### TASK PROMPT:
The response must contain each line of the material that holds "grey".

### DATA EXCERPTS:
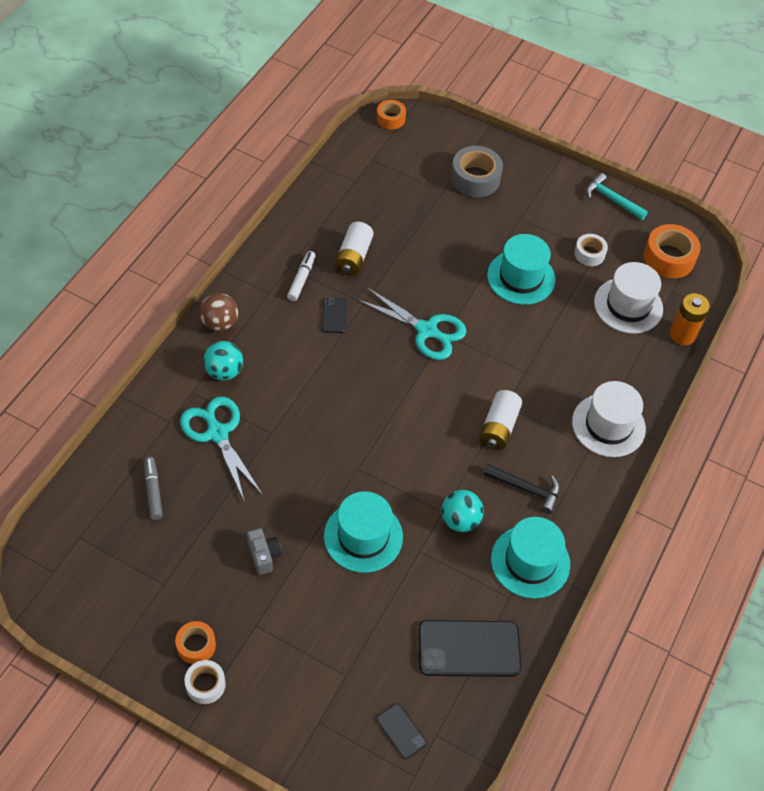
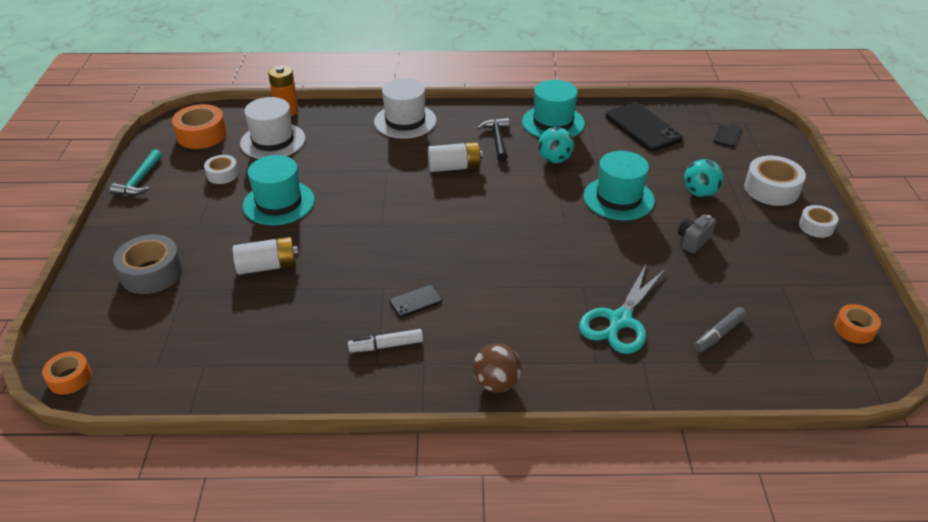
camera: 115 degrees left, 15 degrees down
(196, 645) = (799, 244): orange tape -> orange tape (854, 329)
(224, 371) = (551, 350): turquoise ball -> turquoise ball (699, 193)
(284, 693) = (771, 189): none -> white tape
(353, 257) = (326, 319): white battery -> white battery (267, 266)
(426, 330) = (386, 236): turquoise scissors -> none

==

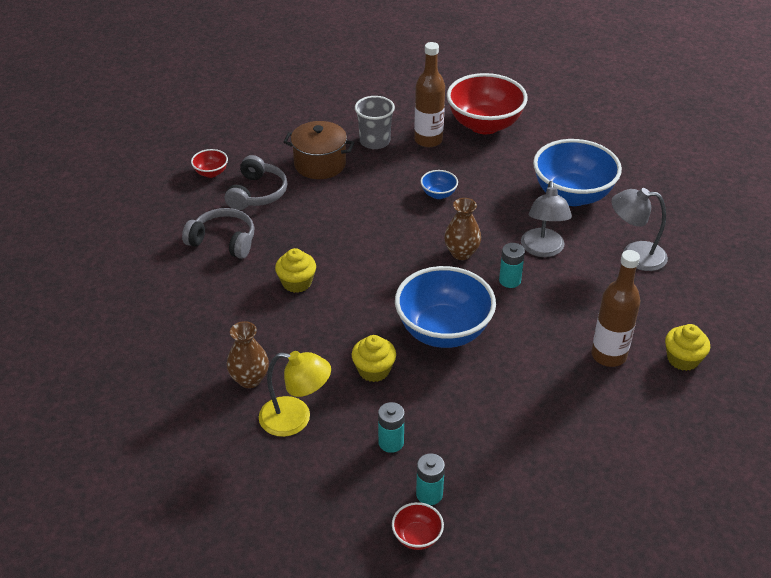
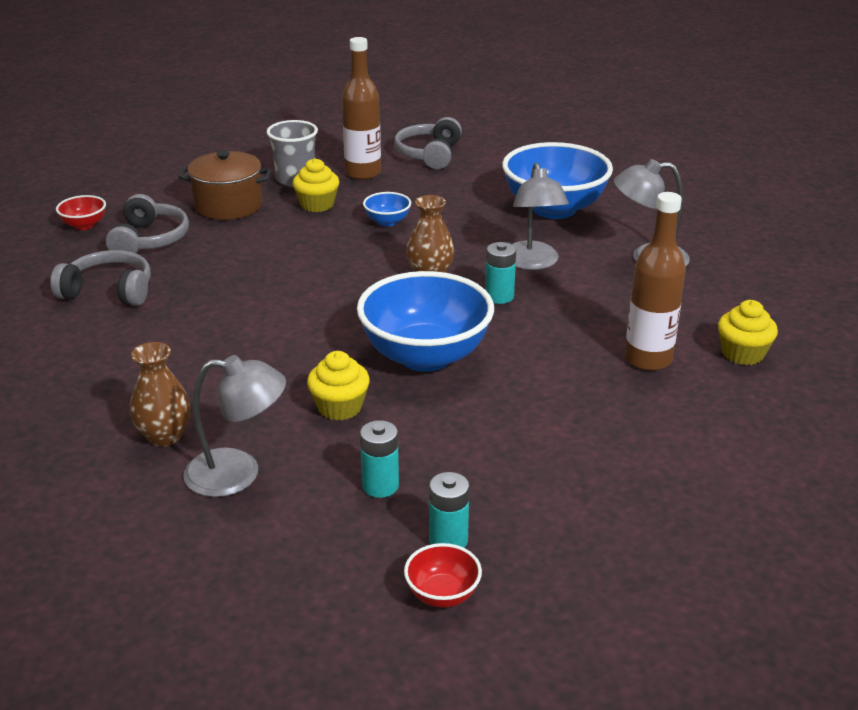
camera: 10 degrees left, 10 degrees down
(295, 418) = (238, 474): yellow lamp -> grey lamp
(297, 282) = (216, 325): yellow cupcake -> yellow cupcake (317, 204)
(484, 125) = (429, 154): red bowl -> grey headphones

### SOLVED EXERCISE:
(295, 418) = (238, 474): yellow lamp -> grey lamp
(484, 125) = (429, 154): red bowl -> grey headphones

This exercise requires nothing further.